_WHAT YOU NEED TO DO:_
Please tally the lines in the entries below that contain the string "kern" and reply with only that number.

(Extracted data entries)
########

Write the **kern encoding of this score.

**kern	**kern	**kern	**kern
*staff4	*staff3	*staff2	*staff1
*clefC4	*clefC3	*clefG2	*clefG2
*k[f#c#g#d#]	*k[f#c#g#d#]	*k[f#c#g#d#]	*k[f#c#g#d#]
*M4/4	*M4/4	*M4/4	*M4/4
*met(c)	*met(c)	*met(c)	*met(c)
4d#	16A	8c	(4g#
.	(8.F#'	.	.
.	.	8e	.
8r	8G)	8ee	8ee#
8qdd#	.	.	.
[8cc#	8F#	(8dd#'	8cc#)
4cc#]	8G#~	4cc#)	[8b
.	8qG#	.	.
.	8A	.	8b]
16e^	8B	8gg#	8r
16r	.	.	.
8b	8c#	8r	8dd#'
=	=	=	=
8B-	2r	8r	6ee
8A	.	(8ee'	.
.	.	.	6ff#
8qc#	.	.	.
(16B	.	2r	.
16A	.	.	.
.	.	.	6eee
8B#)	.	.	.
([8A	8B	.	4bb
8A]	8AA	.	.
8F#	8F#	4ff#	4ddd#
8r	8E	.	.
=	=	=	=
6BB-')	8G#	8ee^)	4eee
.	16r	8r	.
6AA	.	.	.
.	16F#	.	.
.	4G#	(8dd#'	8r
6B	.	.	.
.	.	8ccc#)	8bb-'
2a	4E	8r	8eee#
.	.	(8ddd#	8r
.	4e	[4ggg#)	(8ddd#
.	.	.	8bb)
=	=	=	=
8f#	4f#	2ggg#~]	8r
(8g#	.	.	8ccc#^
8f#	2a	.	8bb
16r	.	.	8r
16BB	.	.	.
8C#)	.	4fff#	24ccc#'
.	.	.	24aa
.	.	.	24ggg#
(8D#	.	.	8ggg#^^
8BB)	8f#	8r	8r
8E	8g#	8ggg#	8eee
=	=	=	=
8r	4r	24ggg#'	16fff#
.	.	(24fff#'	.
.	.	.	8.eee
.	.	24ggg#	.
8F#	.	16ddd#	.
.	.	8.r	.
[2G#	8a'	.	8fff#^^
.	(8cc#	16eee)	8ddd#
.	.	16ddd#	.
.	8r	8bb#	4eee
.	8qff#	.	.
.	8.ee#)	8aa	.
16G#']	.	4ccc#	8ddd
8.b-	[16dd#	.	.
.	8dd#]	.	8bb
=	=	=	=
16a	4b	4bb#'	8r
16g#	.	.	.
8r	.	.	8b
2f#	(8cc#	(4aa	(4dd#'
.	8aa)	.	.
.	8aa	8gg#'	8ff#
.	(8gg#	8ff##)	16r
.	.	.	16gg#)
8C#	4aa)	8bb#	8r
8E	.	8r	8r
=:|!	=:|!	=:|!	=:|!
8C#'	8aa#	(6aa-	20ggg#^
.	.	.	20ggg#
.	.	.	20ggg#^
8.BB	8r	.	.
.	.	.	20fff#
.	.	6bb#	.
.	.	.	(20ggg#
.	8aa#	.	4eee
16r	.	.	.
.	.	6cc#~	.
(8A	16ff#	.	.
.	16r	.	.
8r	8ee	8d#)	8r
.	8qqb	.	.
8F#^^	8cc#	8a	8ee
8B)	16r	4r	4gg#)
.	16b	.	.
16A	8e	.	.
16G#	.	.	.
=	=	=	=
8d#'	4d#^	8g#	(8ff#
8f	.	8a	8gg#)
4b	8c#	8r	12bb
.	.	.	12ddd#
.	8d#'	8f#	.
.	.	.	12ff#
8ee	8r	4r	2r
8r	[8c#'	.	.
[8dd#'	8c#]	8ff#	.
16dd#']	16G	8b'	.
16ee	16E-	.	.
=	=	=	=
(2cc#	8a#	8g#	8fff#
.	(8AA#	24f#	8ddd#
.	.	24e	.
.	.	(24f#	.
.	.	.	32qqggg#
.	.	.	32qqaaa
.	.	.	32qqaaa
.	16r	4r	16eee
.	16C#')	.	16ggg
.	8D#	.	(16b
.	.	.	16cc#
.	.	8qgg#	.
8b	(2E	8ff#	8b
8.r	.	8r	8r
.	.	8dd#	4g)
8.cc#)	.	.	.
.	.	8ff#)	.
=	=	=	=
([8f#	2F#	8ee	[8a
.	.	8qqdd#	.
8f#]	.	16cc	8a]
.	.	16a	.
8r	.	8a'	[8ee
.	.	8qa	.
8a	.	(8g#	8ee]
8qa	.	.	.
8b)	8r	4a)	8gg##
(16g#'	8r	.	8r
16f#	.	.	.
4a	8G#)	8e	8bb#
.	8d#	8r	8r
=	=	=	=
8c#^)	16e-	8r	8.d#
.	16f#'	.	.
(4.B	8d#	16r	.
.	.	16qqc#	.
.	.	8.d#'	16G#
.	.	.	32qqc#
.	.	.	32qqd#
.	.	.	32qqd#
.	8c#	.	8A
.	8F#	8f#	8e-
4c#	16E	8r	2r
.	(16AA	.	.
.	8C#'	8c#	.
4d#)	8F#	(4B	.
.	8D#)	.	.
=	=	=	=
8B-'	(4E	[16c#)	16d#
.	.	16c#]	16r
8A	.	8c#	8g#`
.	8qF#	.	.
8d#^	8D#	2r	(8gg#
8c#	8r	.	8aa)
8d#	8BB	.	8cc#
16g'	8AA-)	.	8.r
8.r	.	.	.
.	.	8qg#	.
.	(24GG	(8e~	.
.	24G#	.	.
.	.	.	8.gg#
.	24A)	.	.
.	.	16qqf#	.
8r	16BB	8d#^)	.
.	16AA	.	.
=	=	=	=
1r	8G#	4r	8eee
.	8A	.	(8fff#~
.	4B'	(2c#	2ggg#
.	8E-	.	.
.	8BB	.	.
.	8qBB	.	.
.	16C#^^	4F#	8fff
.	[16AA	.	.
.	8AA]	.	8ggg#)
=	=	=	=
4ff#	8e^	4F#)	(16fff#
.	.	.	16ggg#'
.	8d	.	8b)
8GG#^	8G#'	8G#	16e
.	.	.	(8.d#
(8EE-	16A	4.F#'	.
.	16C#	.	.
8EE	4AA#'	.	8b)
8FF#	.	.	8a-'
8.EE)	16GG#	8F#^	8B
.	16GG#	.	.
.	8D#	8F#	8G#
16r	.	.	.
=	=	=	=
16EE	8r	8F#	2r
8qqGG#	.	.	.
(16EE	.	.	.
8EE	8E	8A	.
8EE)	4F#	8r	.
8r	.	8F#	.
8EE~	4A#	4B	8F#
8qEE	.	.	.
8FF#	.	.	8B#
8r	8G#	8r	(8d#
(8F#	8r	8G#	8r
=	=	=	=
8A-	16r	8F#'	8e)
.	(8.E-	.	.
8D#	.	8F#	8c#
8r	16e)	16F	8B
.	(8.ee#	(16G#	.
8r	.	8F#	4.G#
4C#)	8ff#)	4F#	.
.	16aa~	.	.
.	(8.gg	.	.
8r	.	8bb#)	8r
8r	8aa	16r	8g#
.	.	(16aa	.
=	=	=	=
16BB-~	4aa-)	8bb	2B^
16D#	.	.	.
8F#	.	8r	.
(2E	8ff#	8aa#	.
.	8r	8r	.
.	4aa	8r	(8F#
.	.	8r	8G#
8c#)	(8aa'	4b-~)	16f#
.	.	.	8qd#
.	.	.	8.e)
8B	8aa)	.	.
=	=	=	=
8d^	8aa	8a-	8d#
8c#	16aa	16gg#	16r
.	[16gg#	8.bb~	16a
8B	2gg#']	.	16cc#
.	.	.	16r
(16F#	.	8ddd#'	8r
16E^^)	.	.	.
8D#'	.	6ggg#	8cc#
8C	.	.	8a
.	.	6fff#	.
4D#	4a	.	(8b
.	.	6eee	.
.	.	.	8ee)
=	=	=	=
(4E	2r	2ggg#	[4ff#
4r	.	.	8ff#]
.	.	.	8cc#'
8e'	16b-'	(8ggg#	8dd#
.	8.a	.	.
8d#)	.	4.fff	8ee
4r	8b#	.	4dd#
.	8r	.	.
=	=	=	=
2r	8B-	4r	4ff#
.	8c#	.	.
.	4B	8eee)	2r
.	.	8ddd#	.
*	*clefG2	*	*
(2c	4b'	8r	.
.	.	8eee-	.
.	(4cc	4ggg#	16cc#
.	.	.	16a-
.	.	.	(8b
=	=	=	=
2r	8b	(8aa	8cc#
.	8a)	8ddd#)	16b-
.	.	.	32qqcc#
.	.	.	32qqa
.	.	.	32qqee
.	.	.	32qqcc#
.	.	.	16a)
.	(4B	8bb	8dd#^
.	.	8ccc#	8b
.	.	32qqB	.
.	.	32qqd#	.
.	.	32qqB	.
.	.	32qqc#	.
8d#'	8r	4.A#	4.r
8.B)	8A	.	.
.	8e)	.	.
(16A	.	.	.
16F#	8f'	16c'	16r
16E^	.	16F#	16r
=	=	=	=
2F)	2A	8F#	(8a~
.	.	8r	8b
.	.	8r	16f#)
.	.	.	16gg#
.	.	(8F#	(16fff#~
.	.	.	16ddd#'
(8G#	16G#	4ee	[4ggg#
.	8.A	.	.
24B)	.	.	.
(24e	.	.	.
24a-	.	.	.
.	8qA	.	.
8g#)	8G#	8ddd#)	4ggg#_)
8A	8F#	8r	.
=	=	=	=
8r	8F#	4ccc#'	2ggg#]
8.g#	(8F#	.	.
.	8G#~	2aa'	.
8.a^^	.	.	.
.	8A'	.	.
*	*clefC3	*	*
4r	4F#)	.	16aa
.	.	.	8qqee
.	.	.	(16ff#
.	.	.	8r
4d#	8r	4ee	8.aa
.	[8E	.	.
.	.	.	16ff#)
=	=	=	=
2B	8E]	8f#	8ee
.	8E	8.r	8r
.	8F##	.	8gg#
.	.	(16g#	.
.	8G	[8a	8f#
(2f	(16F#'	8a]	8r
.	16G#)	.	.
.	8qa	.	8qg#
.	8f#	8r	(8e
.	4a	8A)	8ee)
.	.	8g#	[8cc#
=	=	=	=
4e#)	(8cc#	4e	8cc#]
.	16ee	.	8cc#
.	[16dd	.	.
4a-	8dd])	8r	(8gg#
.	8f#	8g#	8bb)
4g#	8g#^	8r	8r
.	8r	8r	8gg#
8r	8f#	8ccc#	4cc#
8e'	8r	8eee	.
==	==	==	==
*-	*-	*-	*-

########

_RESPONSE TO THE EXERCISE:_
2